[Scene difference descriptions]
Segment Open
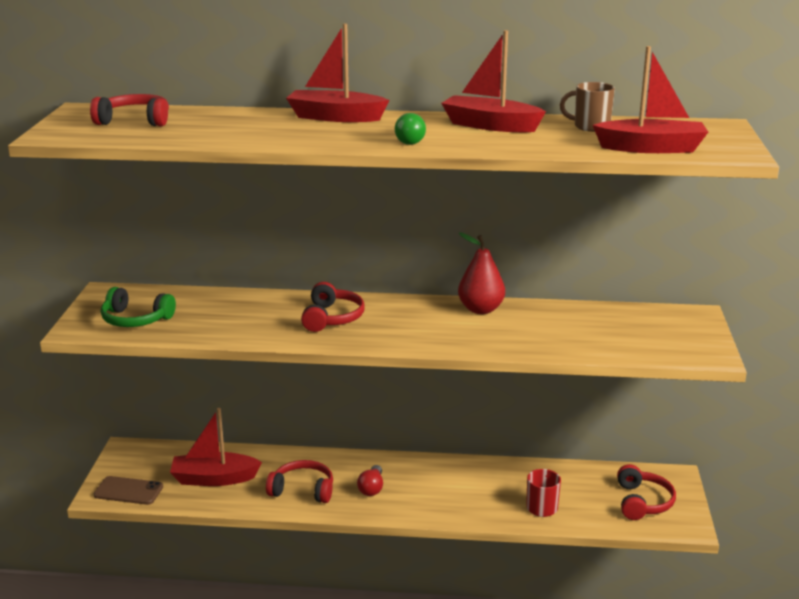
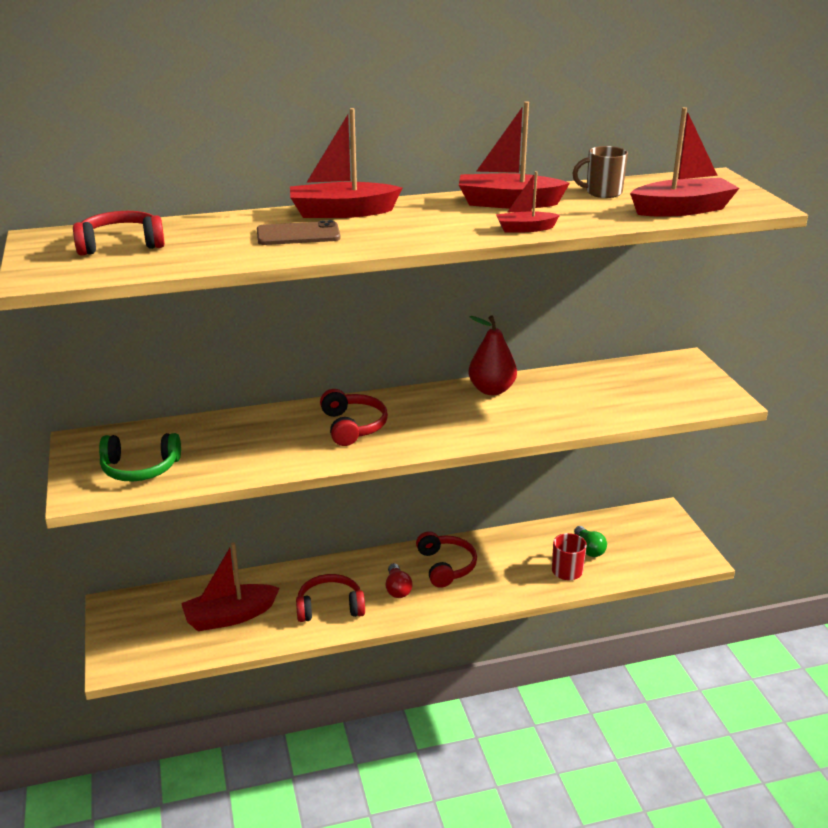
camera: 20 degrees left, 5 degrees up
(128, 491) = (143, 653): brown phone -> brown phone (298, 234)
(410, 140) = (449, 231): green light bulb -> green light bulb (589, 549)
(480, 147) = (525, 229): none -> red boat
(642, 502) = (650, 544): red headphones -> red headphones (446, 566)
Segment Closed
**Aim of the exercise**
Would you set down the records above once more, exactly, with the pictures removed?

**Answer**
camera: 20 degrees left, 5 degrees up
(128, 491) = (143, 653): brown phone -> brown phone (298, 234)
(410, 140) = (449, 231): green light bulb -> green light bulb (589, 549)
(480, 147) = (525, 229): none -> red boat
(642, 502) = (650, 544): red headphones -> red headphones (446, 566)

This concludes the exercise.